### Exercise directions:
Please return the entries starting with the line containing "Stuttgart: 2:11 -> 2:12" and going on through the line containing "Saigon: 13:21 -> 13:26", repeating each one exactly.
──────── Dataset entries
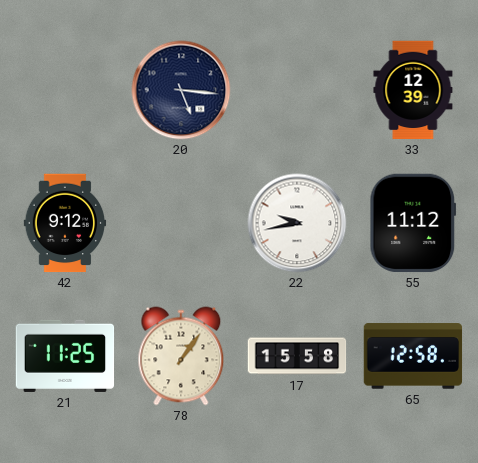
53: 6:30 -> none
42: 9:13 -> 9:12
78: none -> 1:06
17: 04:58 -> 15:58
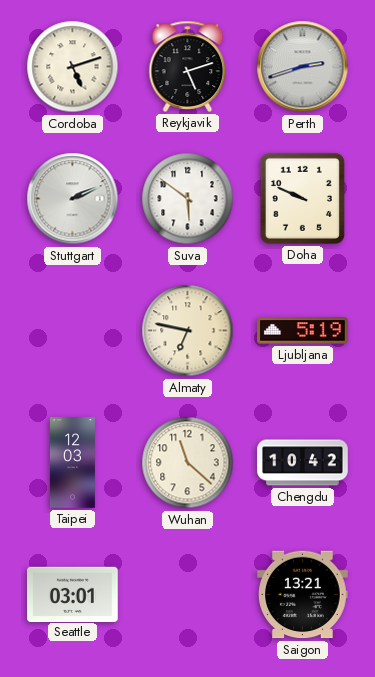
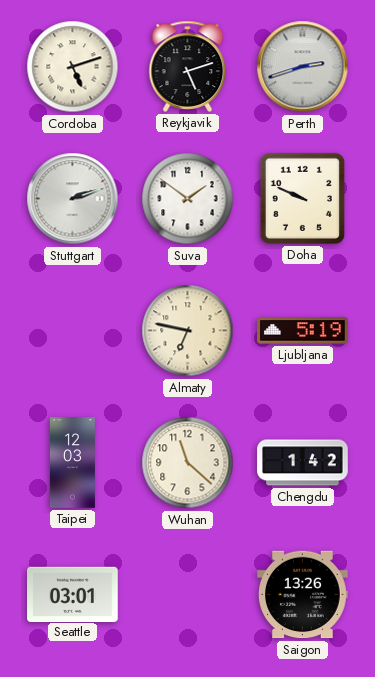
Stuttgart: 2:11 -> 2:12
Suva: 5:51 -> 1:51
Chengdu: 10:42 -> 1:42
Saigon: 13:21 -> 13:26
────────────────
──────── Dataset entries
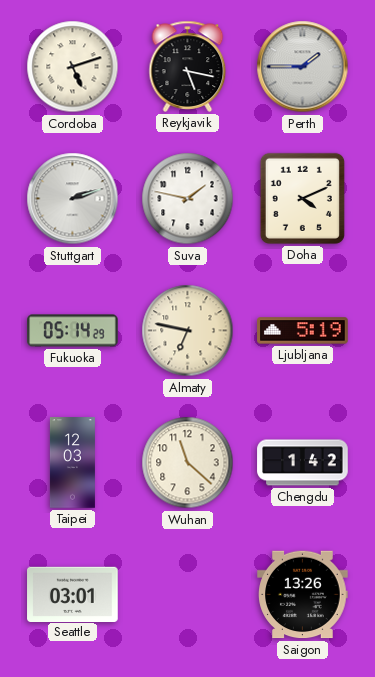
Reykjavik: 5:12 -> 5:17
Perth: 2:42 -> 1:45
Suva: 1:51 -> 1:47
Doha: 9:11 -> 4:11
────────────────
### Full response:
Stuttgart: 2:11 -> 2:12
Suva: 5:51 -> 1:51
Chengdu: 10:42 -> 1:42
Saigon: 13:21 -> 13:26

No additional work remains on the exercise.